-- Information follows --
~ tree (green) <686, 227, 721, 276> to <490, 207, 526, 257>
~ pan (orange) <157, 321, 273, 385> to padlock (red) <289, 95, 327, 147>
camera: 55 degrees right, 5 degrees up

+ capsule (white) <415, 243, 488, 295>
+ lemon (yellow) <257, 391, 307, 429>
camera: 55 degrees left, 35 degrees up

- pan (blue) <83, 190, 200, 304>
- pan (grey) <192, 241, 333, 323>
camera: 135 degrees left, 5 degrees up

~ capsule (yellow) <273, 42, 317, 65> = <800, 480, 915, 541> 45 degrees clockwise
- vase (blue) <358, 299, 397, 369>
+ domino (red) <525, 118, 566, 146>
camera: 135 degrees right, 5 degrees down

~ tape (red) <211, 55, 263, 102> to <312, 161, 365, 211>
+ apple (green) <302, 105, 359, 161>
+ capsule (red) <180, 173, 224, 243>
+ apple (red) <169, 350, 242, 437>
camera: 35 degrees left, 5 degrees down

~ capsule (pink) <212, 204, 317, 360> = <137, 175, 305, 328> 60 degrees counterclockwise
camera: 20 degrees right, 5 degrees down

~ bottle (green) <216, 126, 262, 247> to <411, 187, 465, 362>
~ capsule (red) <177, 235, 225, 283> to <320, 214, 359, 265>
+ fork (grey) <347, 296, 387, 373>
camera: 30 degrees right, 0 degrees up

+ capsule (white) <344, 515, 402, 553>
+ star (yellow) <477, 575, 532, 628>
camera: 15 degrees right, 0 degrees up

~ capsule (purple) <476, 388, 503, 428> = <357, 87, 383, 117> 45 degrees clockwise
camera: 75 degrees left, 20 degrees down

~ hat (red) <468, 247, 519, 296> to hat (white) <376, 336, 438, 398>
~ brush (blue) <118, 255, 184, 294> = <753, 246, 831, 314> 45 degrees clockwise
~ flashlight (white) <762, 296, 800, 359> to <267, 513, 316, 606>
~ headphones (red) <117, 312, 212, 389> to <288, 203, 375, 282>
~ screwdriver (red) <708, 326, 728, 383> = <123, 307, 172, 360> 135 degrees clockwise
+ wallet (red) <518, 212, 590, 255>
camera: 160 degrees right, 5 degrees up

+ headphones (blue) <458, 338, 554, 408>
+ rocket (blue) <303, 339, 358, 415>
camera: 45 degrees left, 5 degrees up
-- Information concluded --
## What the task asks
Keep both end lines and retype everything in the records above from the line containing "243, 488, 295>" through the line containing "camera: 20 degrees right, 5 degrees down", exactly, with nothing else.

## Response area
+ capsule (white) <415, 243, 488, 295>
+ lemon (yellow) <257, 391, 307, 429>
camera: 55 degrees left, 35 degrees up

- pan (blue) <83, 190, 200, 304>
- pan (grey) <192, 241, 333, 323>
camera: 135 degrees left, 5 degrees up

~ capsule (yellow) <273, 42, 317, 65> = <800, 480, 915, 541> 45 degrees clockwise
- vase (blue) <358, 299, 397, 369>
+ domino (red) <525, 118, 566, 146>
camera: 135 degrees right, 5 degrees down

~ tape (red) <211, 55, 263, 102> to <312, 161, 365, 211>
+ apple (green) <302, 105, 359, 161>
+ capsule (red) <180, 173, 224, 243>
+ apple (red) <169, 350, 242, 437>
camera: 35 degrees left, 5 degrees down

~ capsule (pink) <212, 204, 317, 360> = <137, 175, 305, 328> 60 degrees counterclockwise
camera: 20 degrees right, 5 degrees down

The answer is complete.